PROBLEM DESCRIPTION:
Since only part of the material below is wanted, output exactly the lines from the one with "(280, 117) = (349, 215): purple" up to and including the one with "(512, 145) = (643, 303): none".

------------------------------

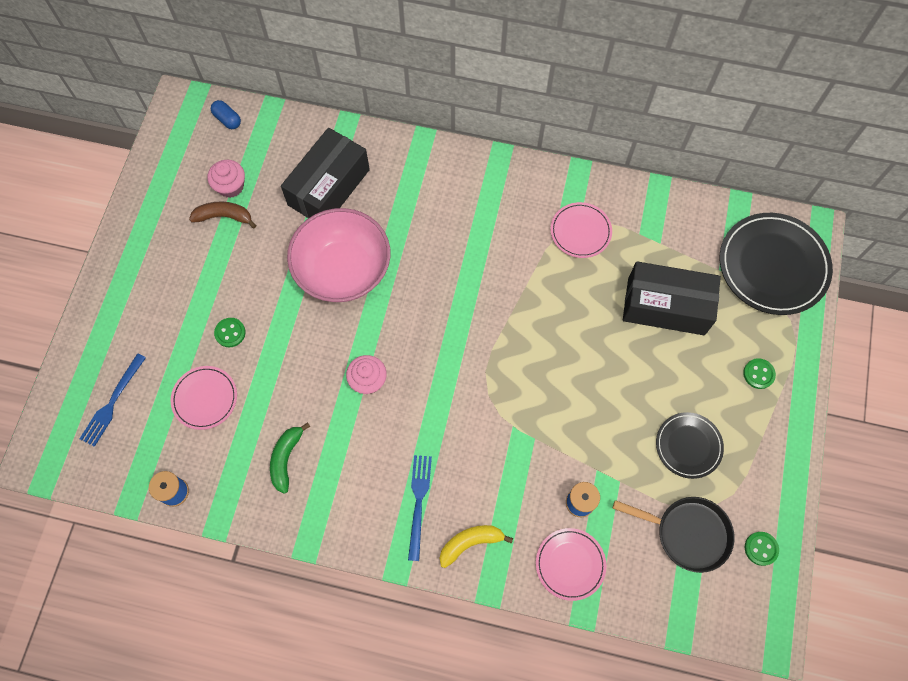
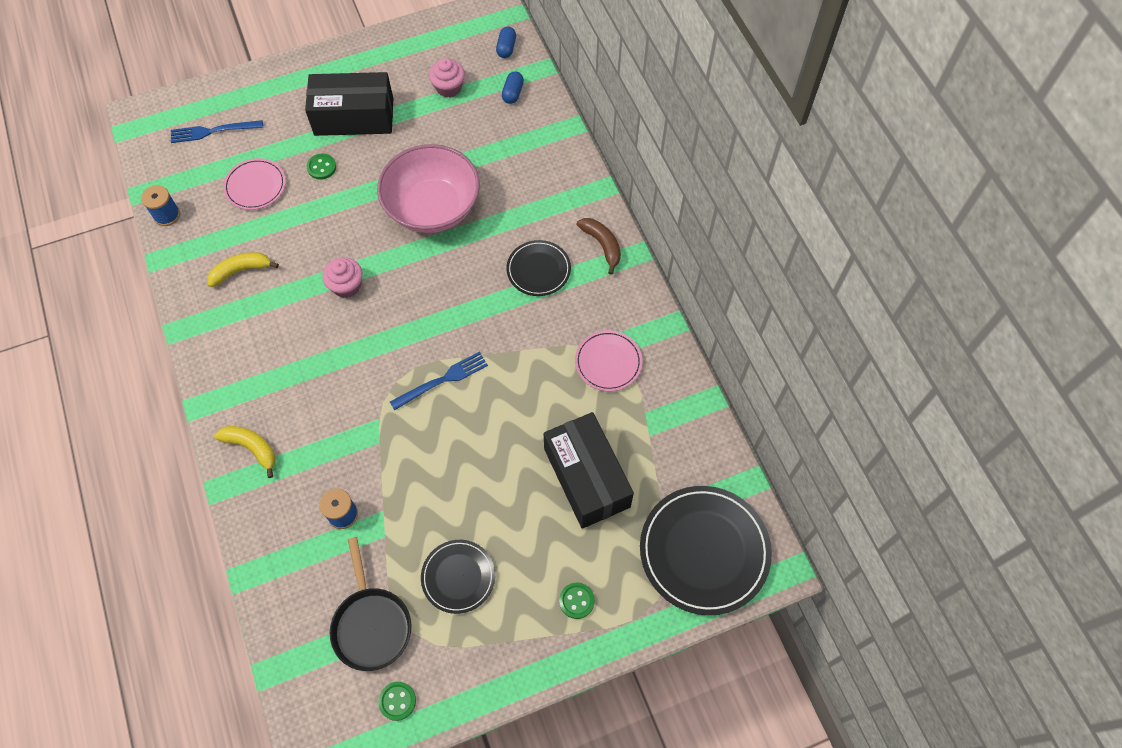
camera: 55 degrees right, 5 degrees down
(224, 216) = (418, 100): brown banana -> brown banana (602, 245)
(278, 143) = (513, 93): none -> blue capsule
(286, 458) = (241, 270): green banana -> yellow banana
(329, 187) = (500, 151): black box -> black box (354, 117)
(419, 502) = (263, 387): blue fork -> blue fork (442, 380)
(463, 229) = (538, 270): none -> black plate
(570, 564) = (280, 539): pink plate -> none

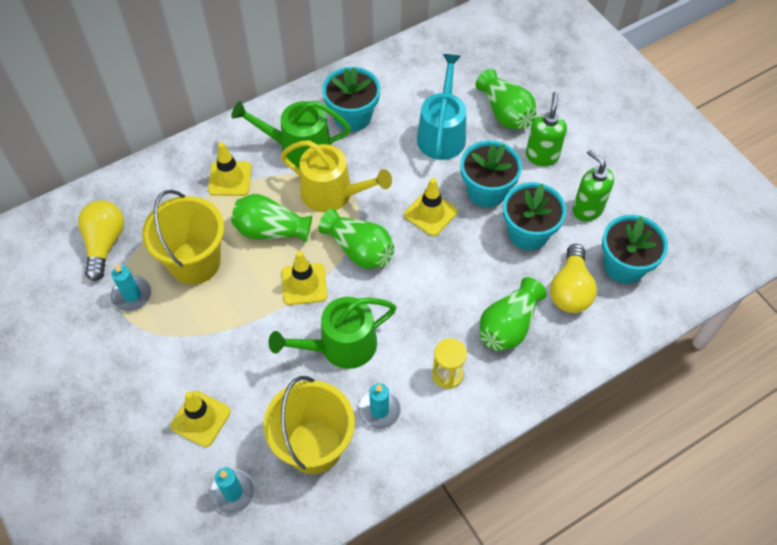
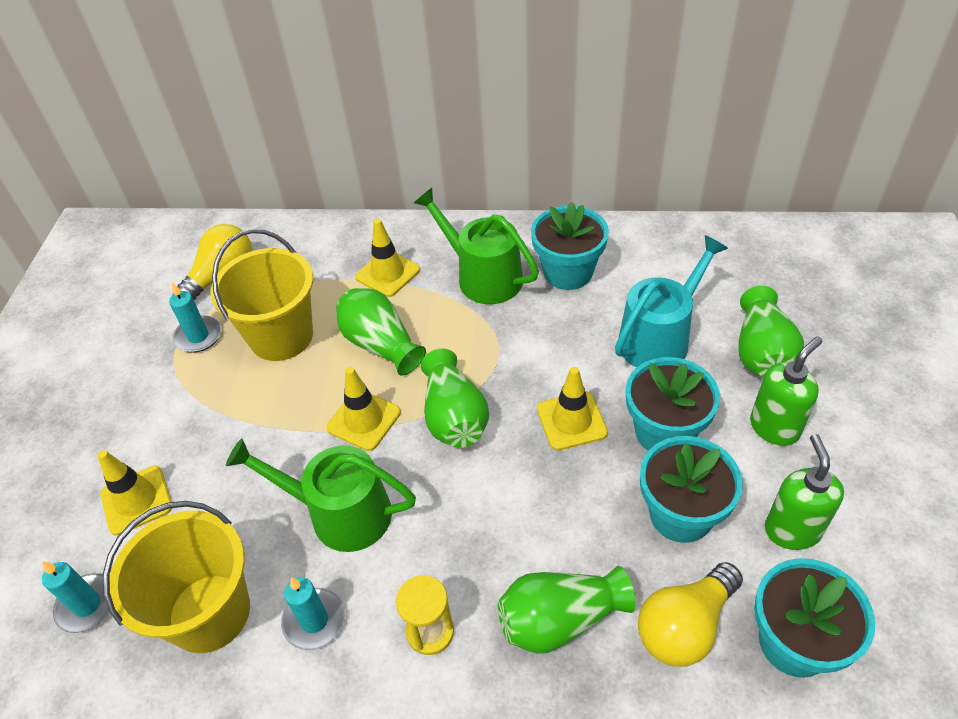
camera: 40 degrees right, 10 degrees down
(333, 193) = (478, 341): yellow watering can -> none

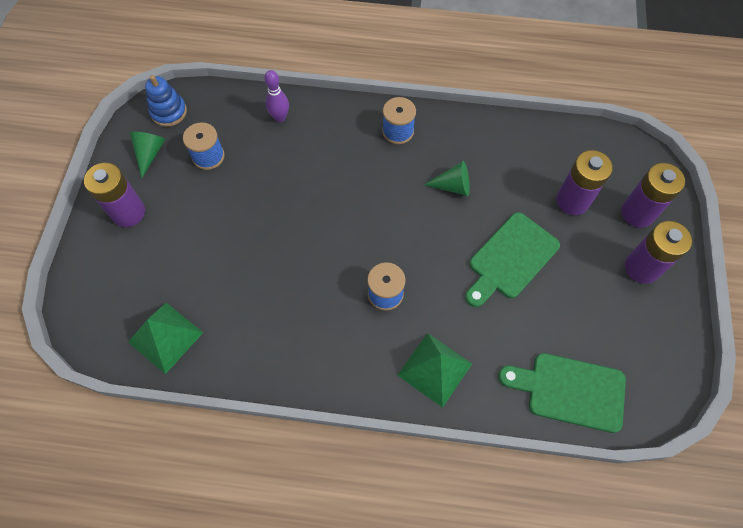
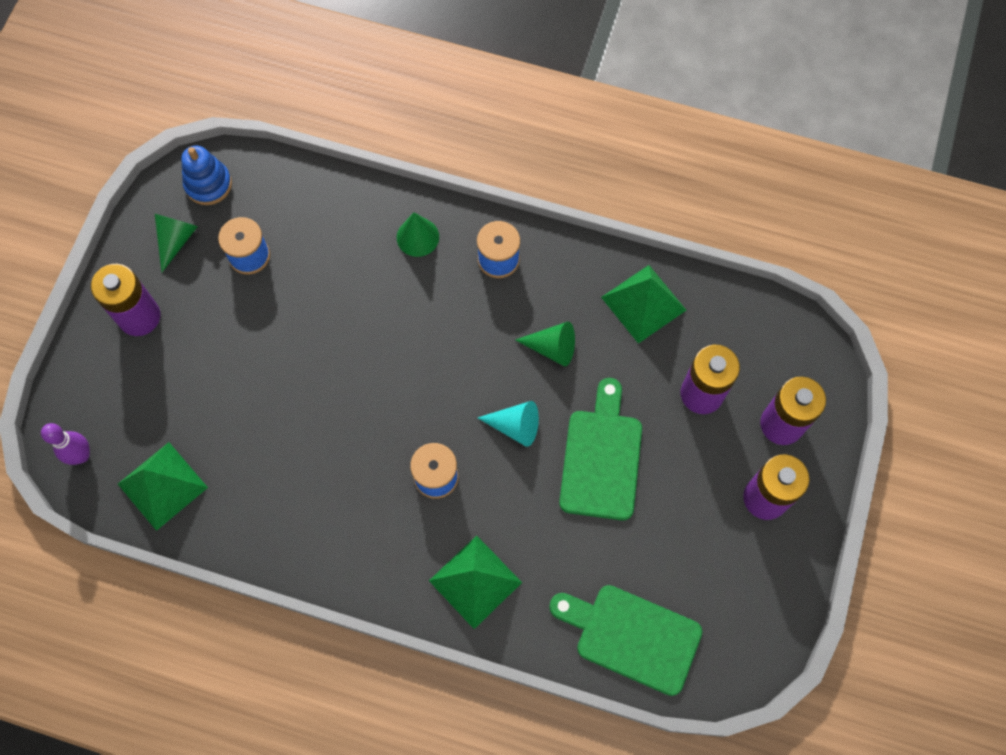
camera: 10 degrees right, 5 degrees up
(280, 117) = (349, 215): purple bowling pin -> purple bowling pin (81, 455)
(334, 125) = (417, 237): none -> green cone
(438, 246) = (515, 426): none -> turquoise cone
(510, 259) = (602, 458): green cutting board -> green cutting board turned 135 degrees clockwise
(512, 145) = (643, 303): none -> green pyramid

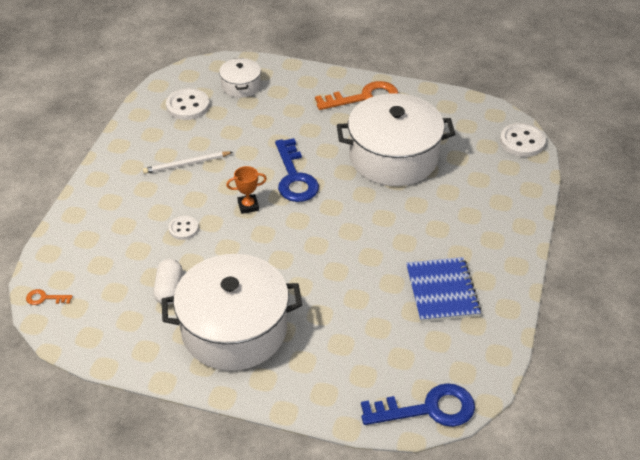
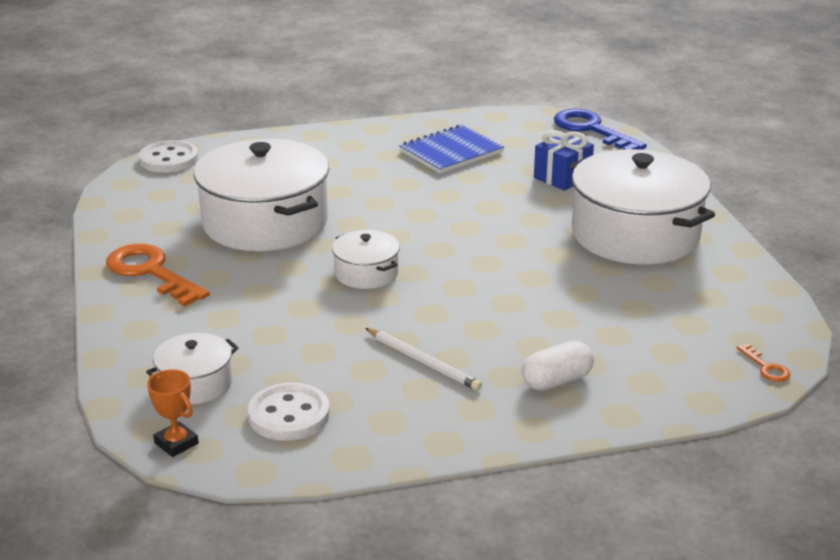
camera: 120 degrees left, 15 degrees down
(169, 289) = (639, 289): white capsule -> white capsule (556, 381)
(183, 229) = (541, 316): white button -> none
(248, 206) = (452, 287): orange trophy -> orange trophy (176, 443)
(294, 177) = (366, 273): blue key -> white pot
(351, 336) = (562, 177): none -> blue gift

------------------------------

RESULT OF THIS EXERCISE:
(280, 117) = (349, 215): purple bowling pin -> purple bowling pin (81, 455)
(334, 125) = (417, 237): none -> green cone
(438, 246) = (515, 426): none -> turquoise cone
(510, 259) = (602, 458): green cutting board -> green cutting board turned 135 degrees clockwise
(512, 145) = (643, 303): none -> green pyramid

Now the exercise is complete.